**Task statement**
Locate the word "none" in the data below, then copy every line that holds it.

**Information provided**

.....

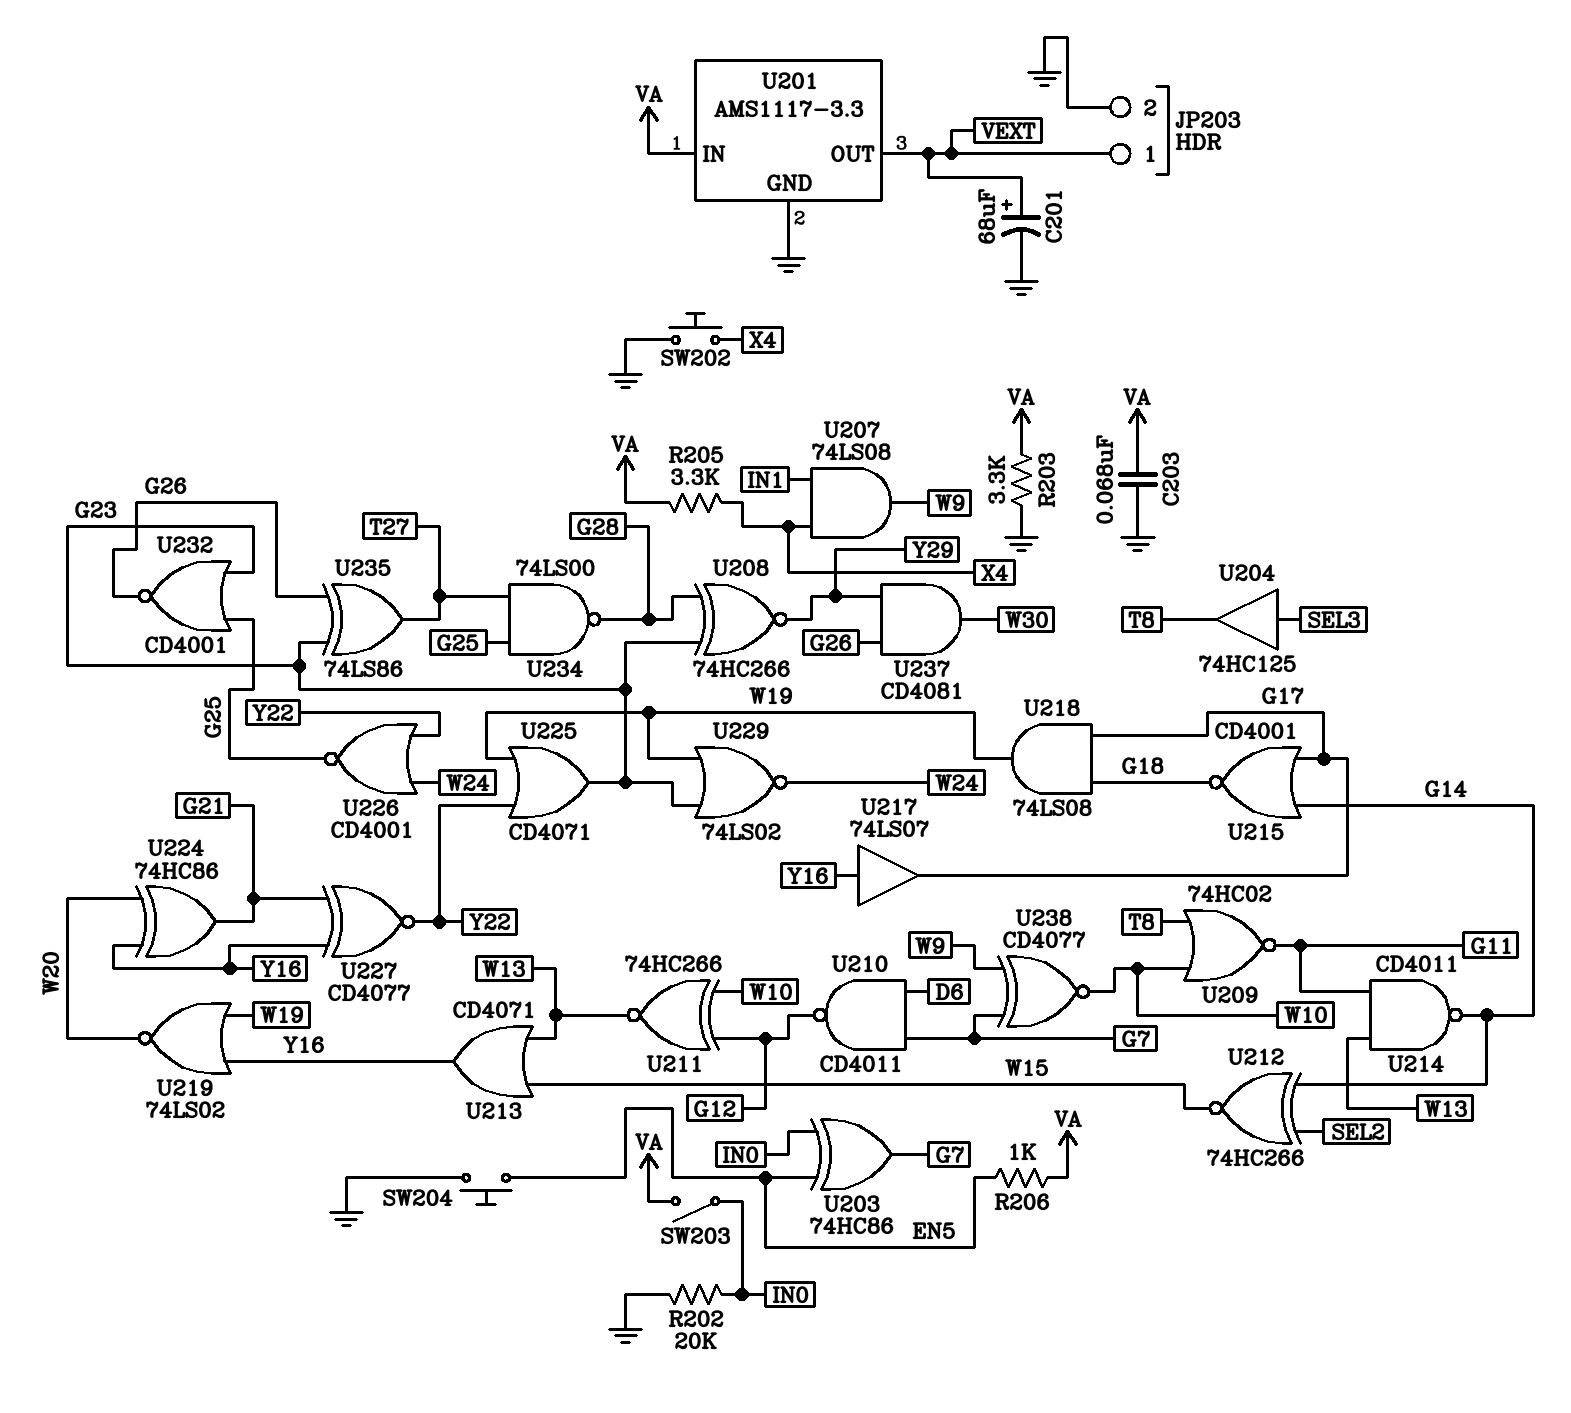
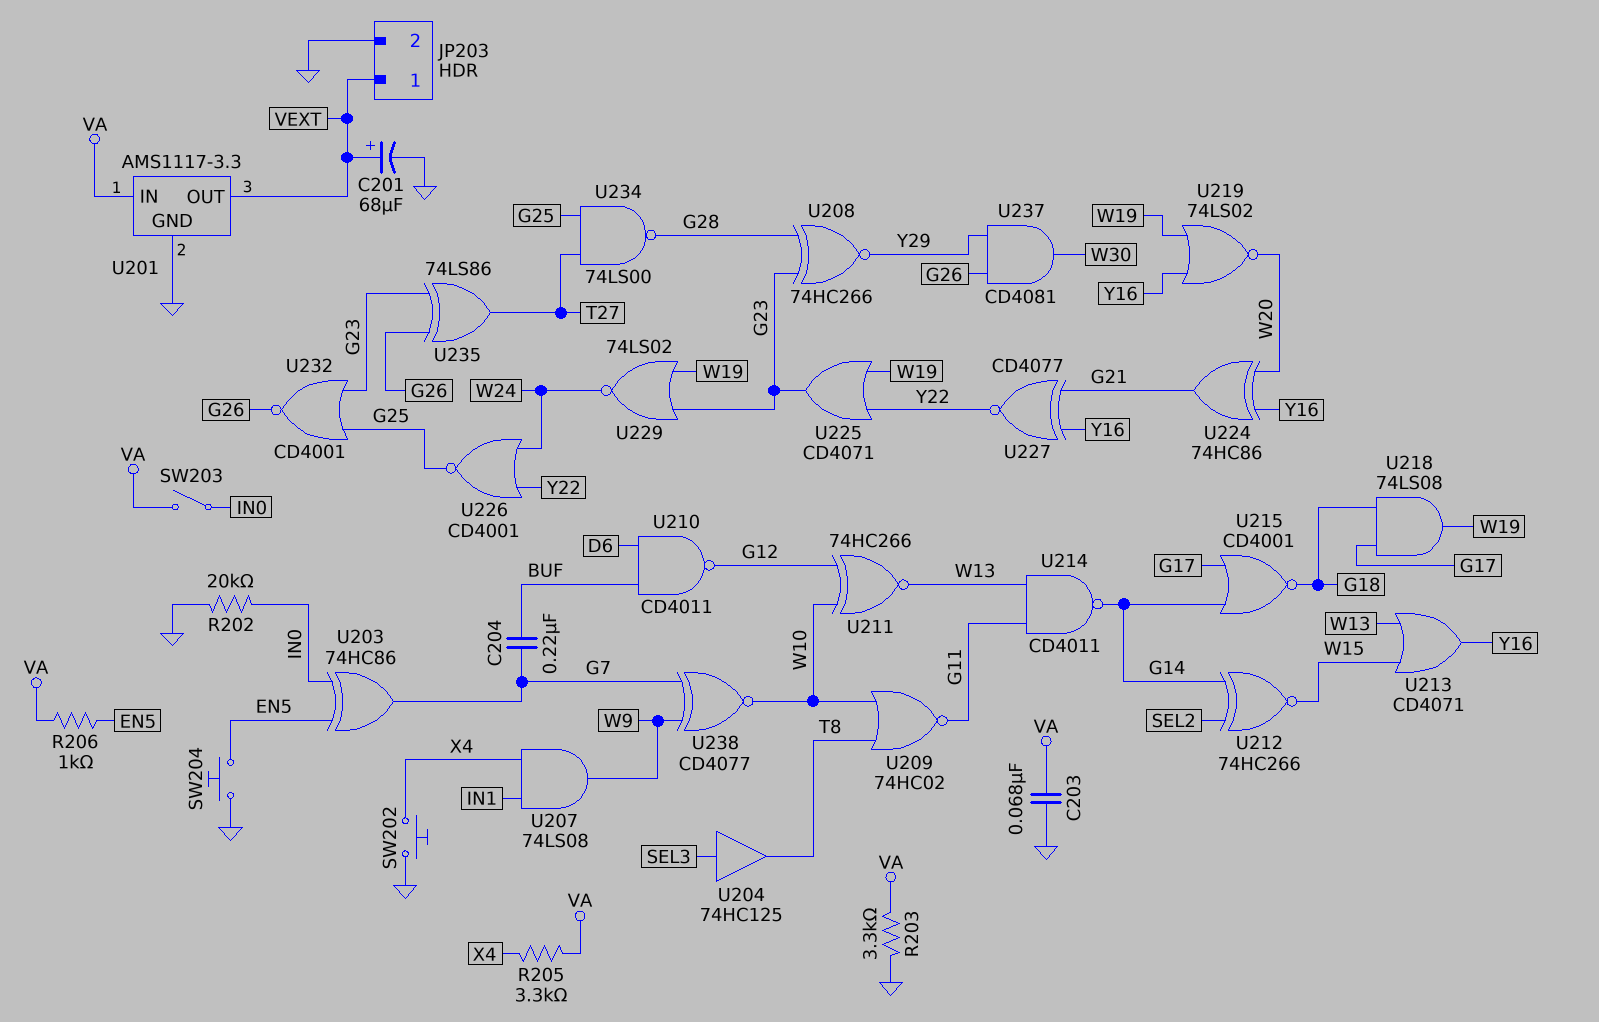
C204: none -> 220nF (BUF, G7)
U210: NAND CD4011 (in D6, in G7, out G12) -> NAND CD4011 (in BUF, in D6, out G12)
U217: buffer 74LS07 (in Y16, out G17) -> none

.....

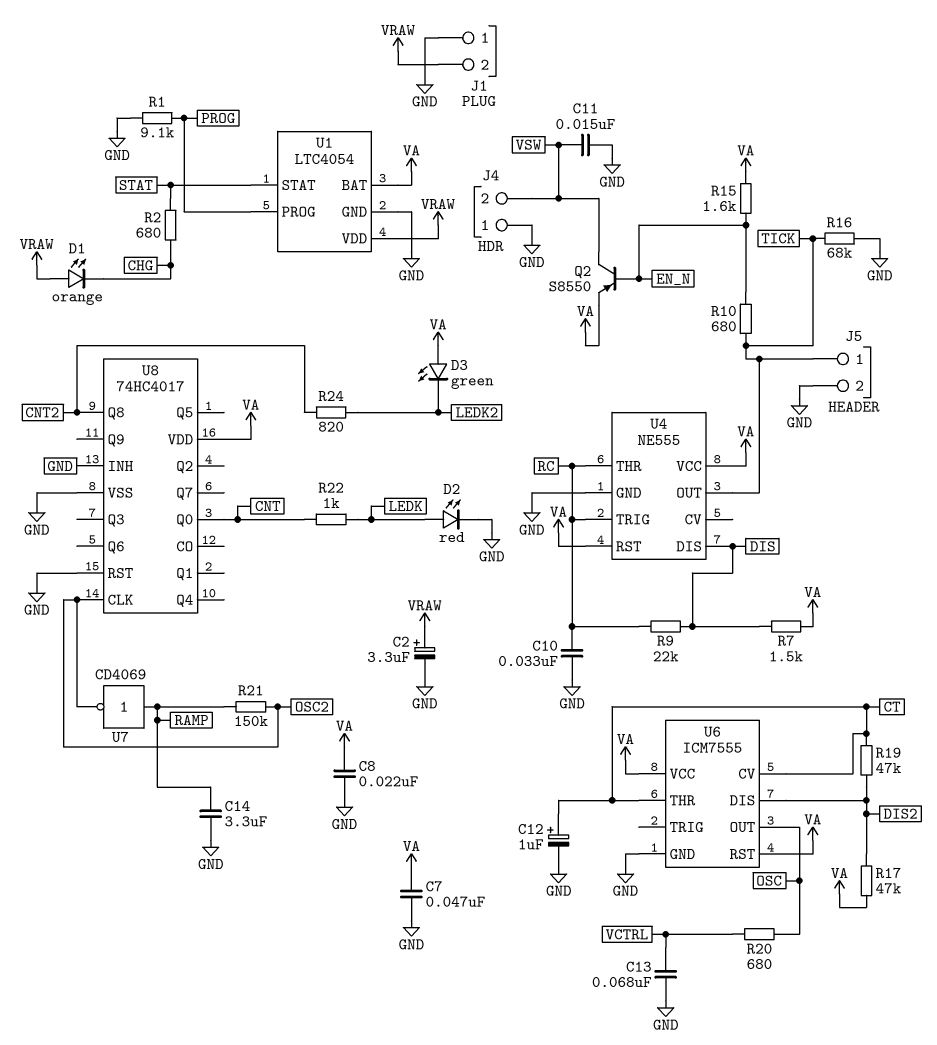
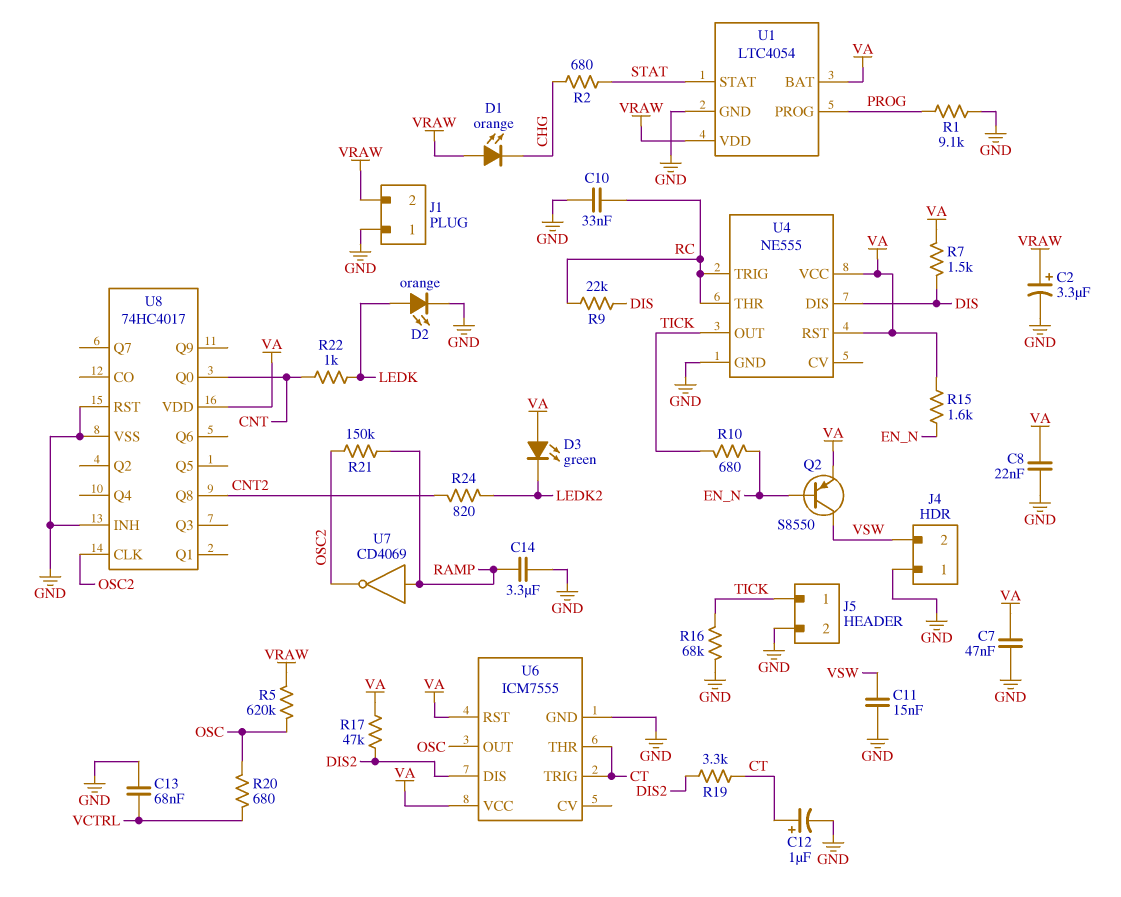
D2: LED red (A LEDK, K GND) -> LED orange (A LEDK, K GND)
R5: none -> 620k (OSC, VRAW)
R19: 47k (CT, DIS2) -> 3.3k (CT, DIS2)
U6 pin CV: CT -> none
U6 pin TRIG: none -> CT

.....

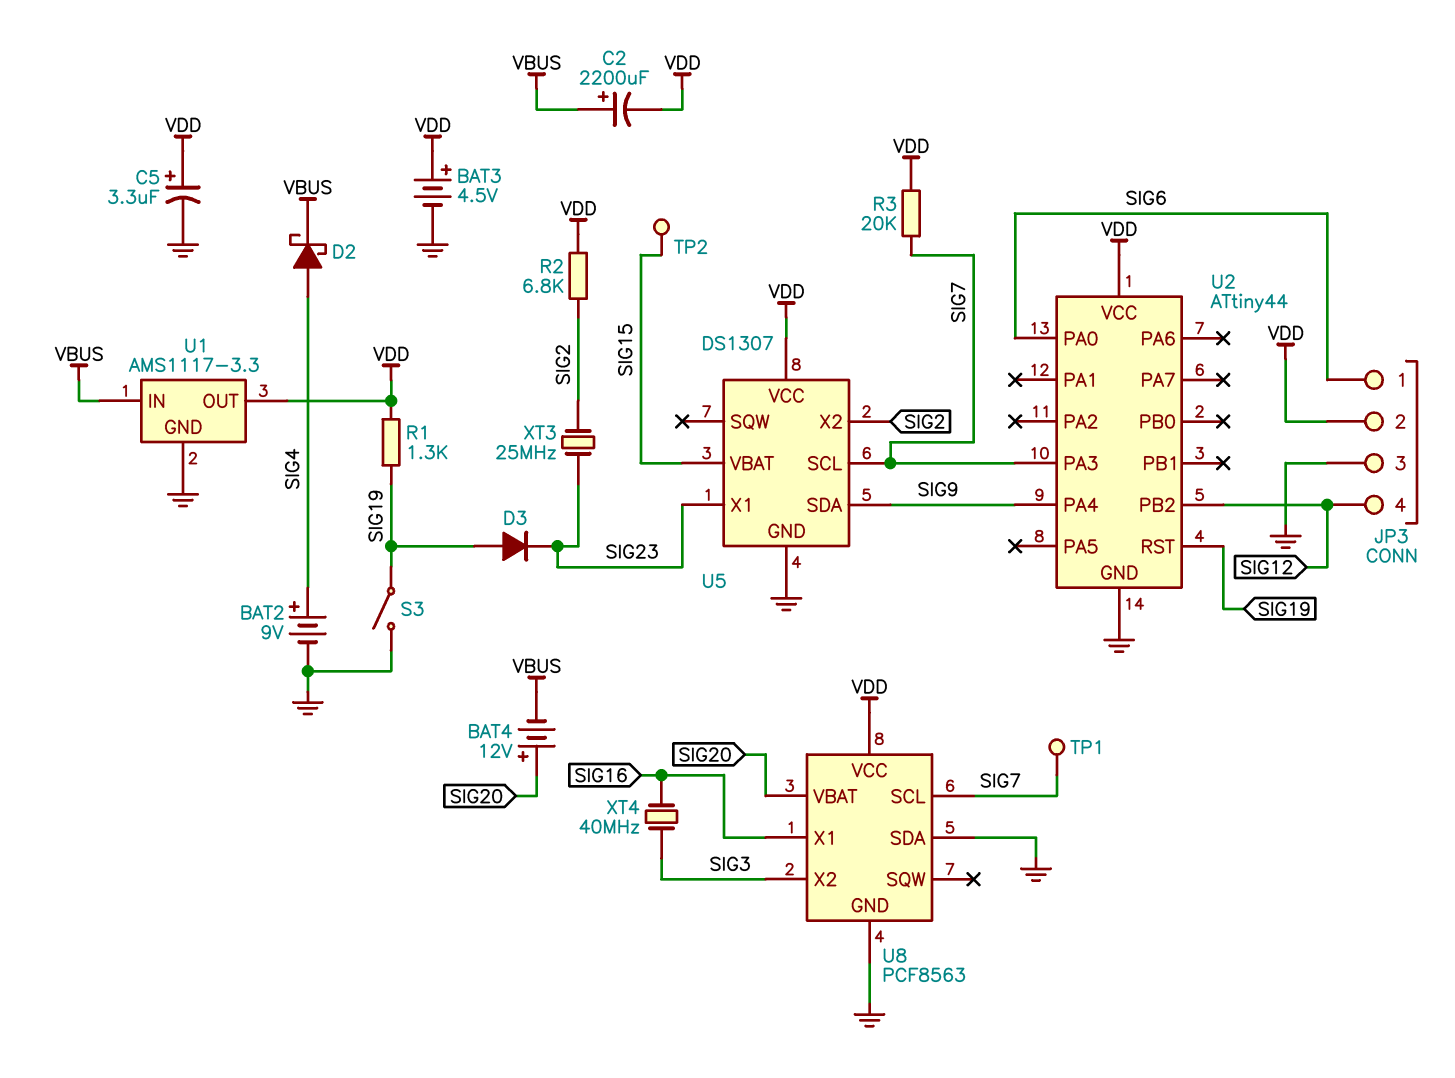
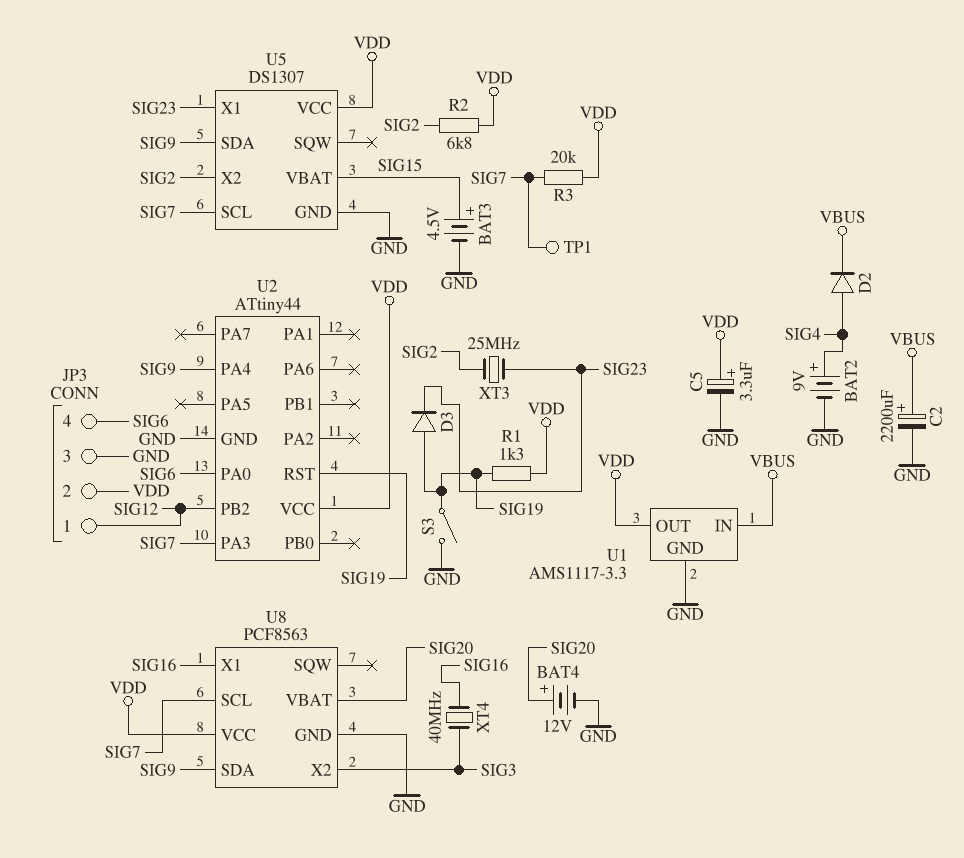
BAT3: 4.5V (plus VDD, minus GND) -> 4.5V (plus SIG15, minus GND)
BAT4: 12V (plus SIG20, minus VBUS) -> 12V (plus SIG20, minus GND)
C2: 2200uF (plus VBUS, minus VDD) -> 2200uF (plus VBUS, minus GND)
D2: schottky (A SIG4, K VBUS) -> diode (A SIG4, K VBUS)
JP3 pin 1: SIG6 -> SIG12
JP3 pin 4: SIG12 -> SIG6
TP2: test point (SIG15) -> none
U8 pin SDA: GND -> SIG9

.....

**Response to the task**
C204: none -> 220nF (BUF, G7)
U217: buffer 74LS07 (in Y16, out G17) -> none
R5: none -> 620k (OSC, VRAW)
U6 pin CV: CT -> none
U6 pin TRIG: none -> CT
TP2: test point (SIG15) -> none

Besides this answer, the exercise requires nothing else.